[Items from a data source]

┄┄┄┄┄┄┄┄┄┄

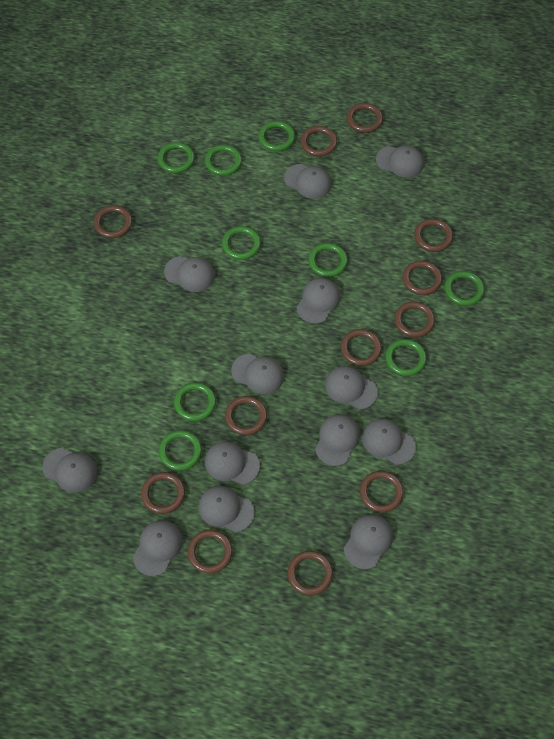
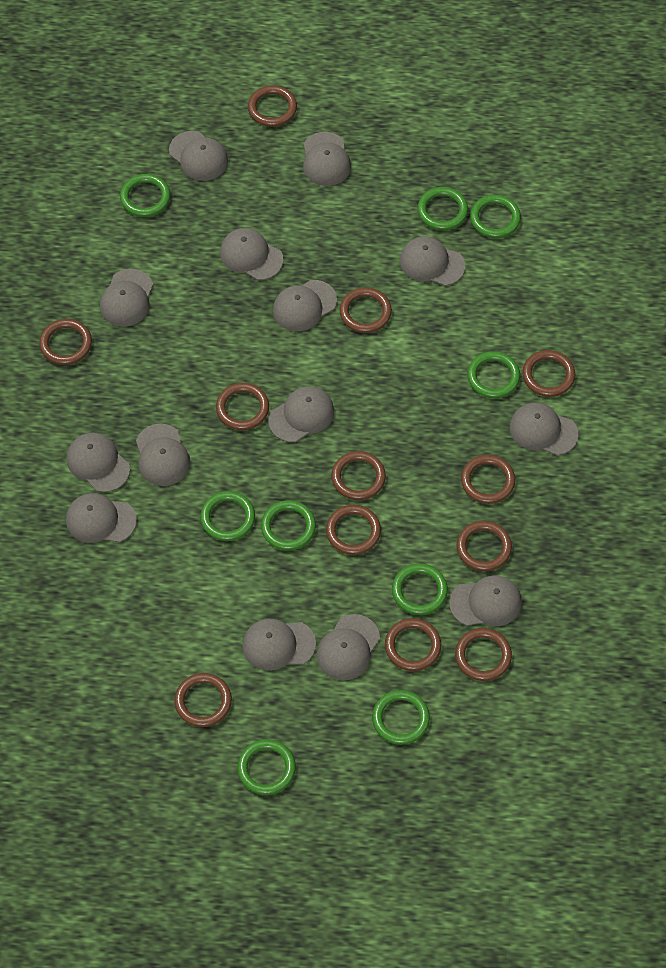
grey cap: 13 -> 14

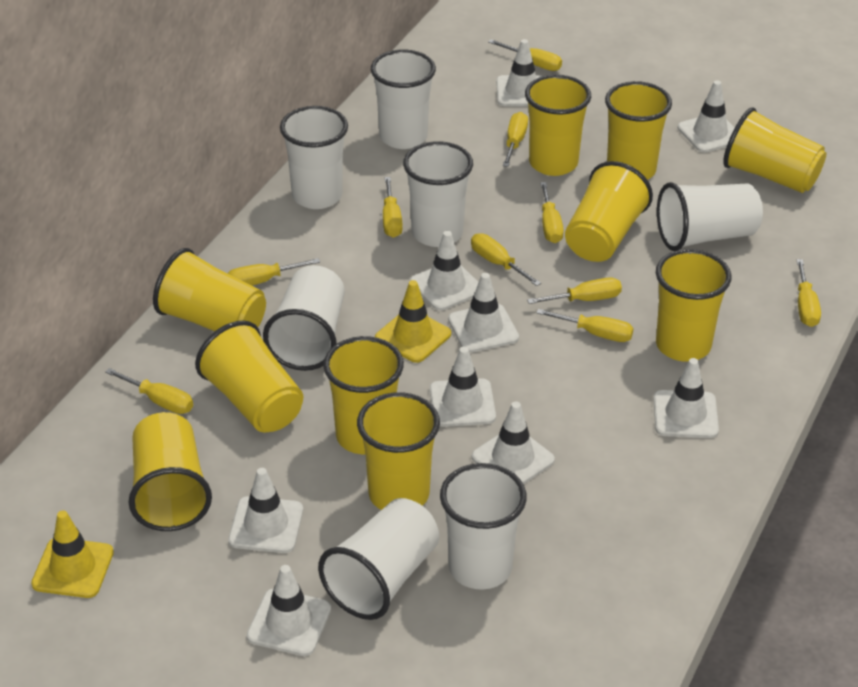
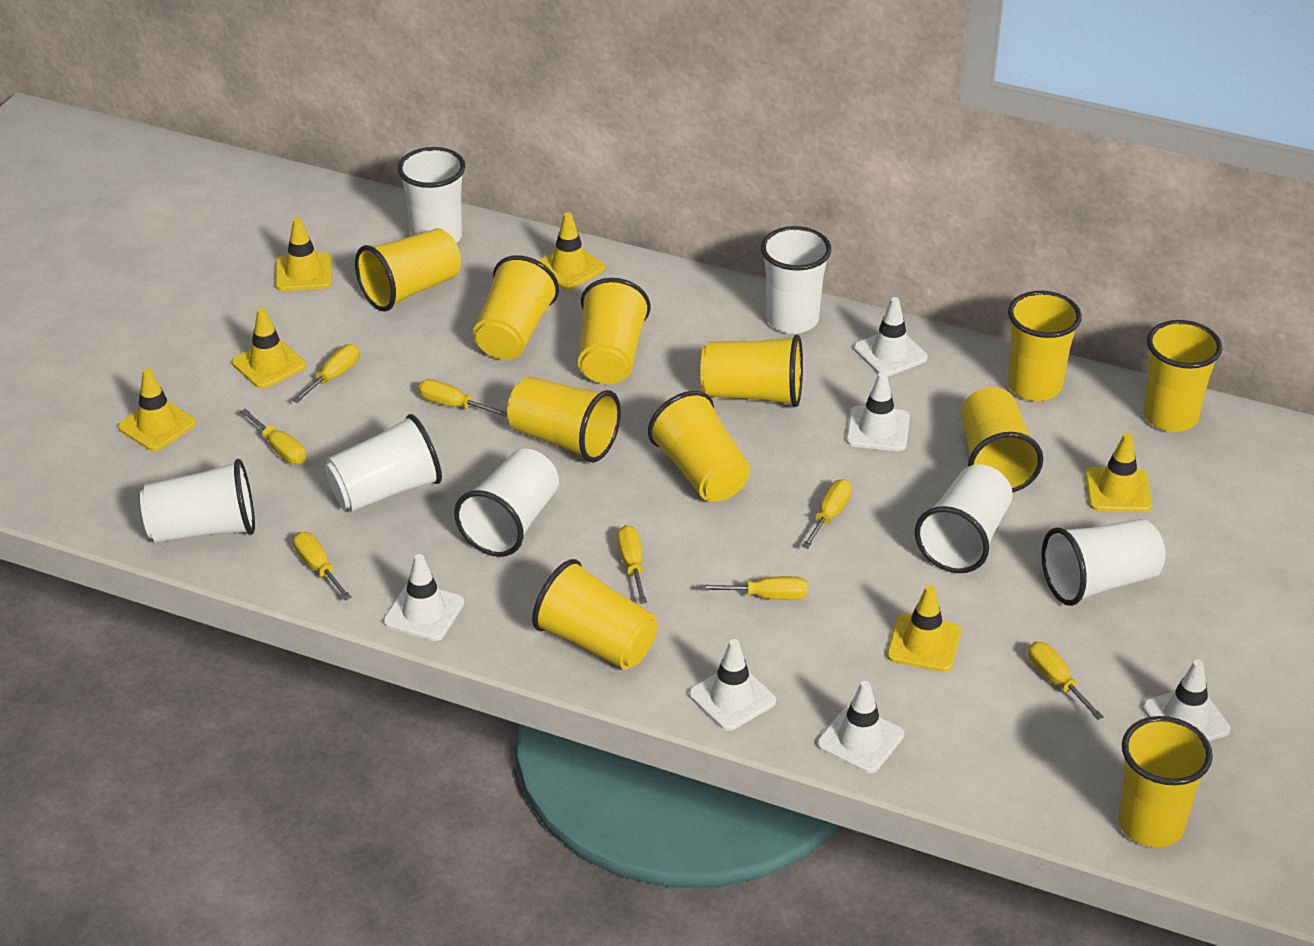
white traffic cone: 9 -> 6
yellow cup: 10 -> 11
yellow screwdriver: 10 -> 8
yellow traffic cone: 2 -> 6

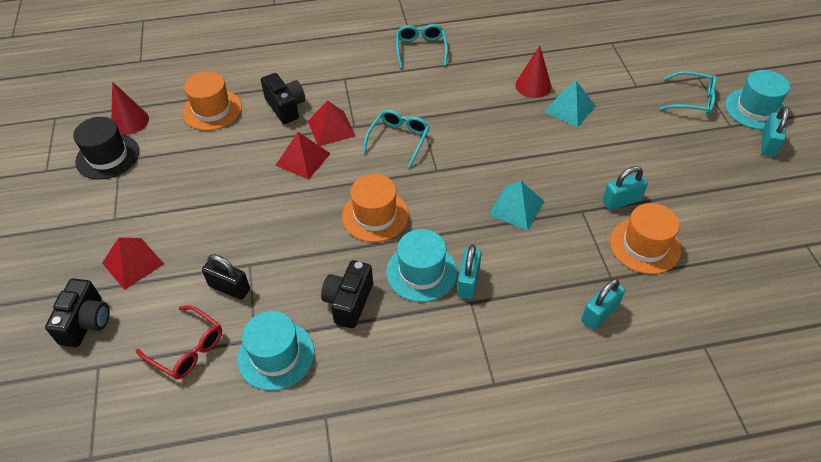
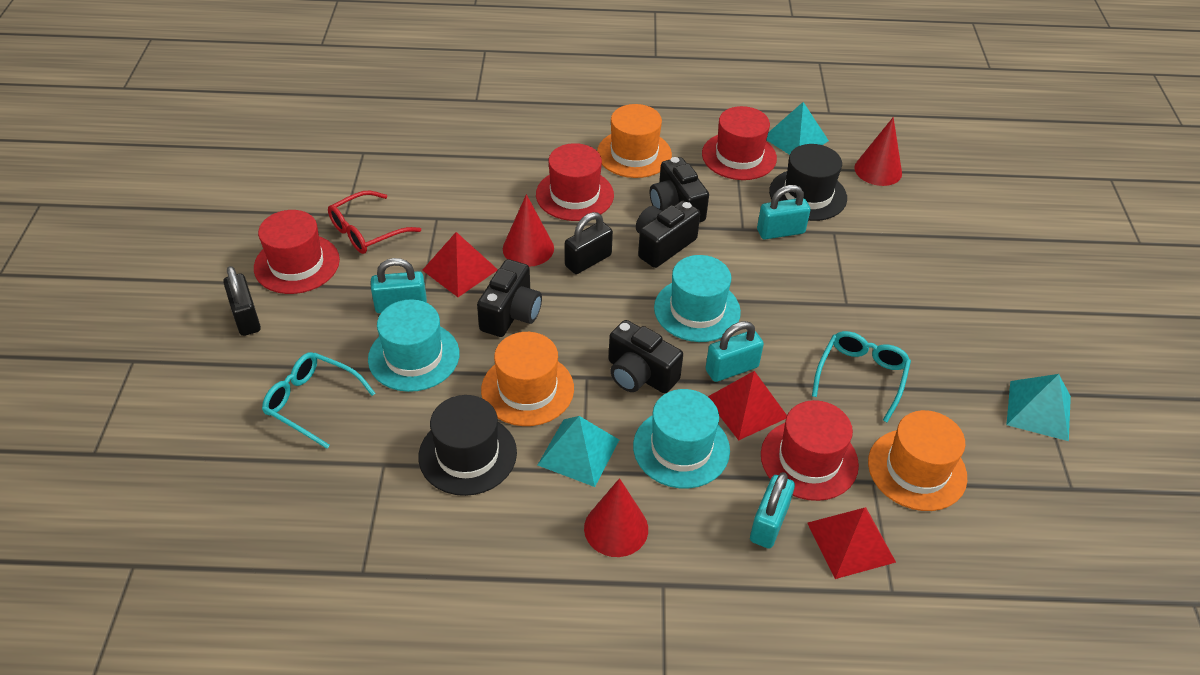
black camera: 3 -> 4
black hat: 1 -> 2
black padlock: 1 -> 2
red cone: 2 -> 3
red hat: 0 -> 4
turquoise glasses: 3 -> 2
turquoise pyramid: 2 -> 3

┄┄┄┄┄┄┄┄┄┄

[Work required]
Return every entry above word for word, and include no images.

[Answer section]
grey cap: 13 -> 14

white traffic cone: 9 -> 6
yellow cup: 10 -> 11
yellow screwdriver: 10 -> 8
yellow traffic cone: 2 -> 6

black camera: 3 -> 4
black hat: 1 -> 2
black padlock: 1 -> 2
red cone: 2 -> 3
red hat: 0 -> 4
turquoise glasses: 3 -> 2
turquoise pyramid: 2 -> 3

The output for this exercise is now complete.